Source data:

┌──

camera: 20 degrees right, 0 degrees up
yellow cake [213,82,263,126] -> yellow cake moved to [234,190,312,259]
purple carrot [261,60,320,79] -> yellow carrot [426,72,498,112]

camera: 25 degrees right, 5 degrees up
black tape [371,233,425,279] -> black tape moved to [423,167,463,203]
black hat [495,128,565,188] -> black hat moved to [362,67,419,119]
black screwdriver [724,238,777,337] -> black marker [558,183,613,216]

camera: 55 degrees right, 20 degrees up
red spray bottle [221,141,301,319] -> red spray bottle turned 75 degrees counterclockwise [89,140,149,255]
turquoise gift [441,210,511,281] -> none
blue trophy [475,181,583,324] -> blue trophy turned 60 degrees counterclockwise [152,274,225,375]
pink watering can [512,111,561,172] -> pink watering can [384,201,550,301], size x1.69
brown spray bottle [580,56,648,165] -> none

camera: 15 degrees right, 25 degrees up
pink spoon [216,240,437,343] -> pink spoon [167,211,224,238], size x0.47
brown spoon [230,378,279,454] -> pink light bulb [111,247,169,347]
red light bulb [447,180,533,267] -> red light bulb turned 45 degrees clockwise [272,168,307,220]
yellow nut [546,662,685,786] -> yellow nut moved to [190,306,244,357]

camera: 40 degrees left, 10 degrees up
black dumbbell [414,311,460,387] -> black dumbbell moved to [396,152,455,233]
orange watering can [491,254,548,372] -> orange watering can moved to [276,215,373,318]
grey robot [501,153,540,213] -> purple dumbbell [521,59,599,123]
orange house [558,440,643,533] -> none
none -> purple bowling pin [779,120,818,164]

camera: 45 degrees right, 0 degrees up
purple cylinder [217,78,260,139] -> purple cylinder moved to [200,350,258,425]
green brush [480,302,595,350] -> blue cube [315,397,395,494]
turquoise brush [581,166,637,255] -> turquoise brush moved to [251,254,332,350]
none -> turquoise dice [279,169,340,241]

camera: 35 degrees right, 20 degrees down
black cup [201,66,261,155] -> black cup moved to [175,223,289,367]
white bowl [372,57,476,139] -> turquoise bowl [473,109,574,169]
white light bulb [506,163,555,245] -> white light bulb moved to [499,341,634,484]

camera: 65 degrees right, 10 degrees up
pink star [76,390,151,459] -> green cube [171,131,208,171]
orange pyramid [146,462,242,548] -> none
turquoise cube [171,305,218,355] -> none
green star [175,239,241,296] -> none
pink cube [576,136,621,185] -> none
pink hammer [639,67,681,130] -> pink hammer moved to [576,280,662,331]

└──

● Exercise prompt
Transcribe every line above, character for character.

● Result of this exercise
camera: 20 degrees right, 0 degrees up
yellow cake [213,82,263,126] -> yellow cake moved to [234,190,312,259]
purple carrot [261,60,320,79] -> yellow carrot [426,72,498,112]

camera: 25 degrees right, 5 degrees up
black tape [371,233,425,279] -> black tape moved to [423,167,463,203]
black hat [495,128,565,188] -> black hat moved to [362,67,419,119]
black screwdriver [724,238,777,337] -> black marker [558,183,613,216]

camera: 55 degrees right, 20 degrees up
red spray bottle [221,141,301,319] -> red spray bottle turned 75 degrees counterclockwise [89,140,149,255]
turquoise gift [441,210,511,281] -> none
blue trophy [475,181,583,324] -> blue trophy turned 60 degrees counterclockwise [152,274,225,375]
pink watering can [512,111,561,172] -> pink watering can [384,201,550,301], size x1.69
brown spray bottle [580,56,648,165] -> none

camera: 15 degrees right, 25 degrees up
pink spoon [216,240,437,343] -> pink spoon [167,211,224,238], size x0.47
brown spoon [230,378,279,454] -> pink light bulb [111,247,169,347]
red light bulb [447,180,533,267] -> red light bulb turned 45 degrees clockwise [272,168,307,220]
yellow nut [546,662,685,786] -> yellow nut moved to [190,306,244,357]

camera: 40 degrees left, 10 degrees up
black dumbbell [414,311,460,387] -> black dumbbell moved to [396,152,455,233]
orange watering can [491,254,548,372] -> orange watering can moved to [276,215,373,318]
grey robot [501,153,540,213] -> purple dumbbell [521,59,599,123]
orange house [558,440,643,533] -> none
none -> purple bowling pin [779,120,818,164]

camera: 45 degrees right, 0 degrees up
purple cylinder [217,78,260,139] -> purple cylinder moved to [200,350,258,425]
green brush [480,302,595,350] -> blue cube [315,397,395,494]
turquoise brush [581,166,637,255] -> turquoise brush moved to [251,254,332,350]
none -> turquoise dice [279,169,340,241]

camera: 35 degrees right, 20 degrees down
black cup [201,66,261,155] -> black cup moved to [175,223,289,367]
white bowl [372,57,476,139] -> turquoise bowl [473,109,574,169]
white light bulb [506,163,555,245] -> white light bulb moved to [499,341,634,484]

camera: 65 degrees right, 10 degrees up
pink star [76,390,151,459] -> green cube [171,131,208,171]
orange pyramid [146,462,242,548] -> none
turquoise cube [171,305,218,355] -> none
green star [175,239,241,296] -> none
pink cube [576,136,621,185] -> none
pink hammer [639,67,681,130] -> pink hammer moved to [576,280,662,331]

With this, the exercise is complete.